== RECORDS PROVIDED
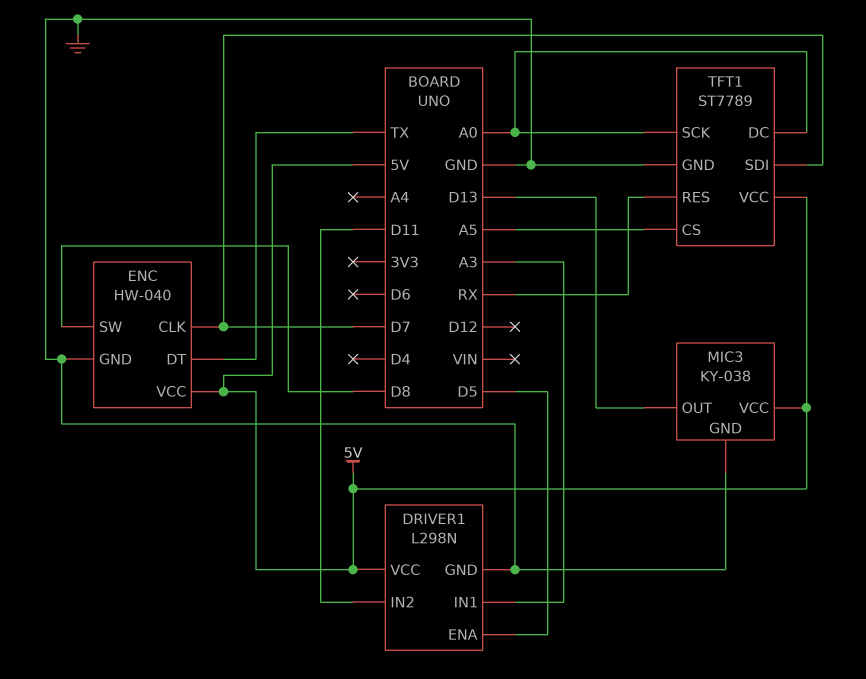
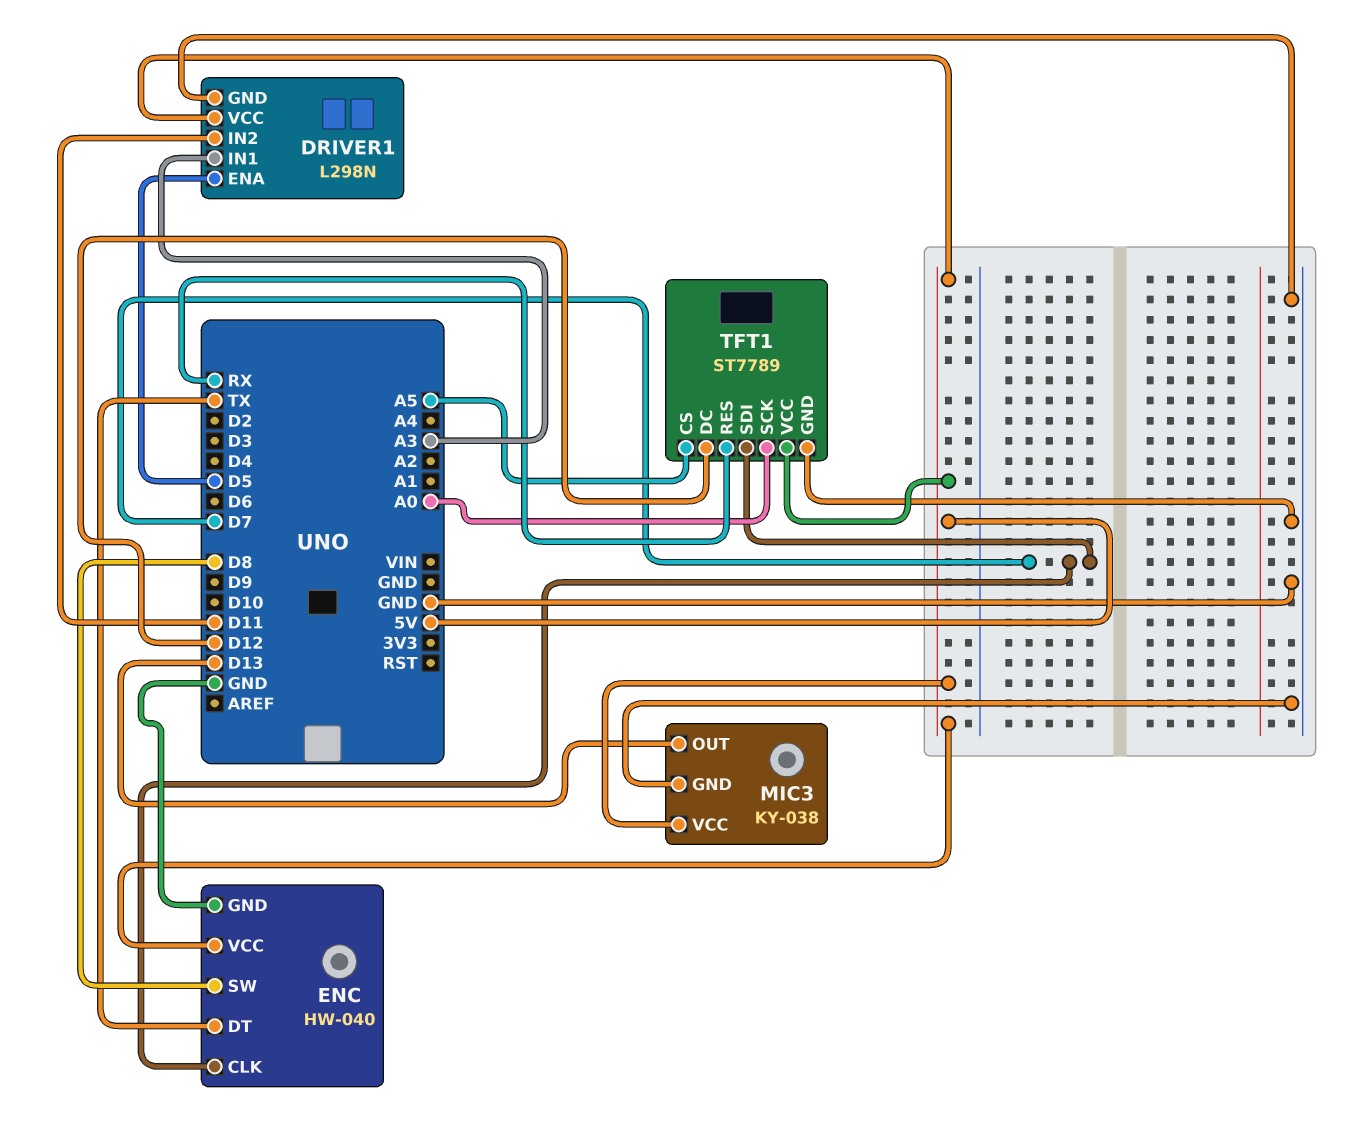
TFT1 pin DC: A0 -> D12

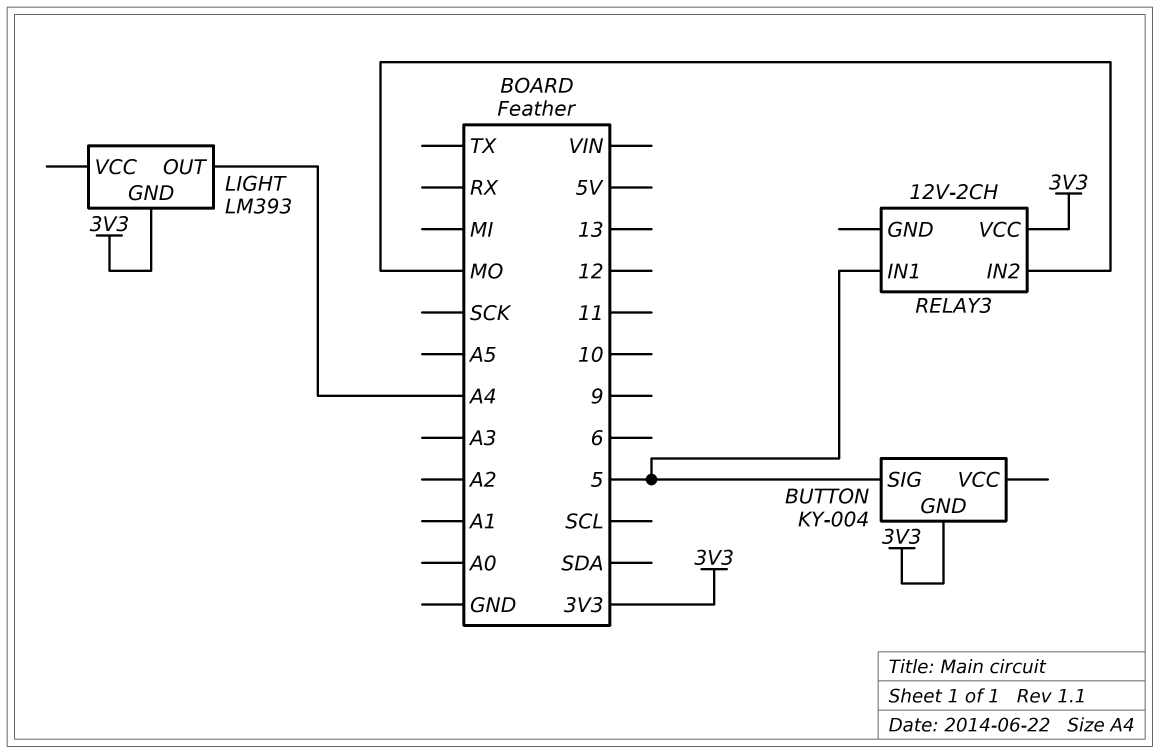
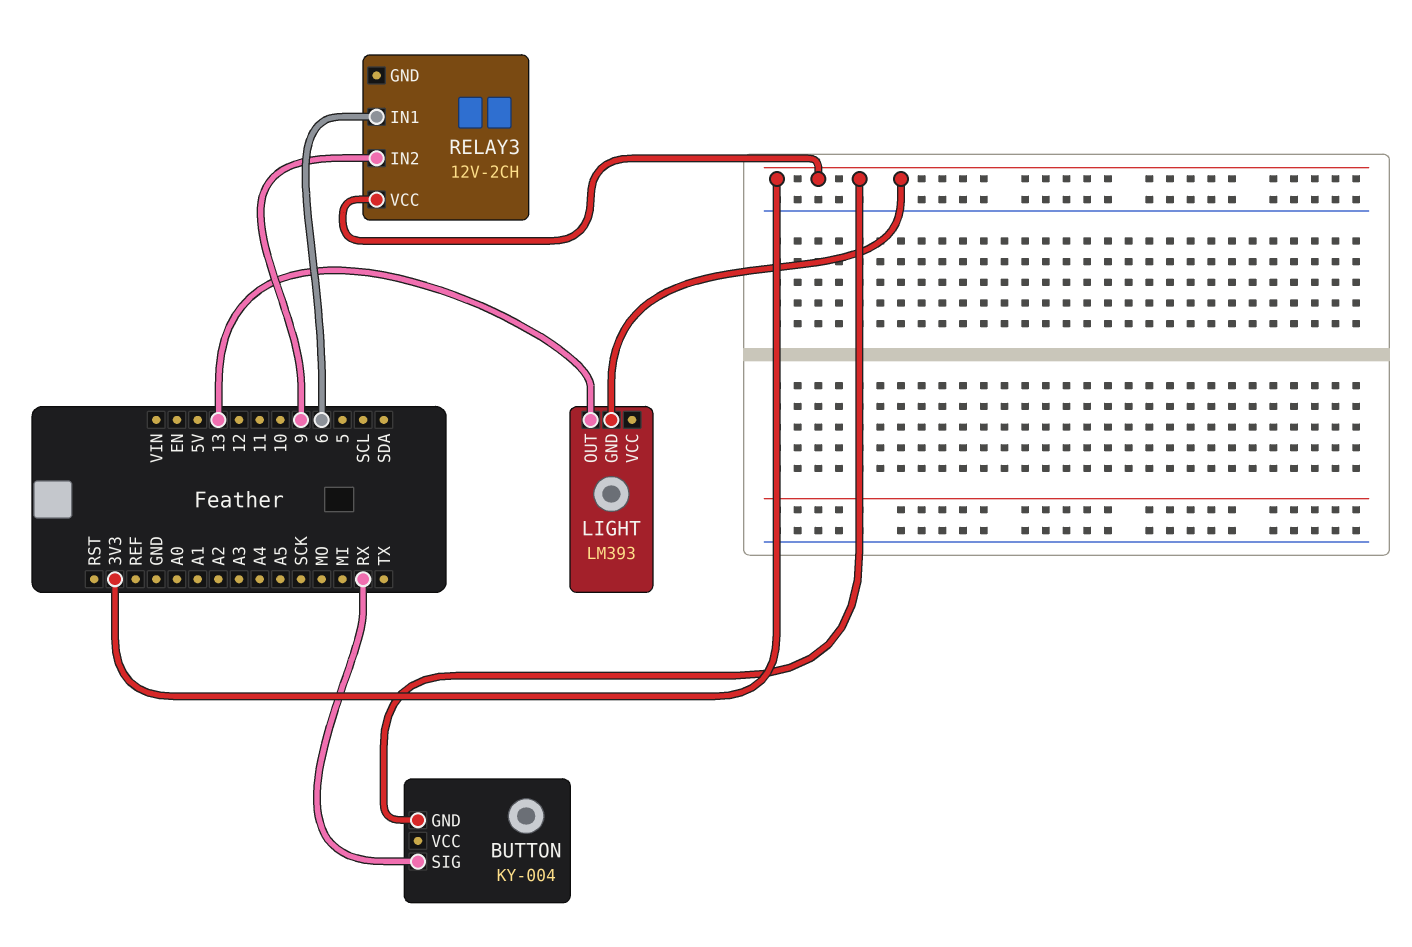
BUTTON pin SIG: 5 -> RX
LIGHT pin OUT: A4 -> 13
RELAY3 pin IN1: 5 -> 6
RELAY3 pin IN2: MO -> 9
====
**EXERCISE**. Beginning with the line that contains "LIGHT pin OUT: A4 -> 13", quote each line exactly through the last line of the entries above, and nothing beyond them.

**OUTPUT FOR THIS EXERCISE**.
LIGHT pin OUT: A4 -> 13
RELAY3 pin IN1: 5 -> 6
RELAY3 pin IN2: MO -> 9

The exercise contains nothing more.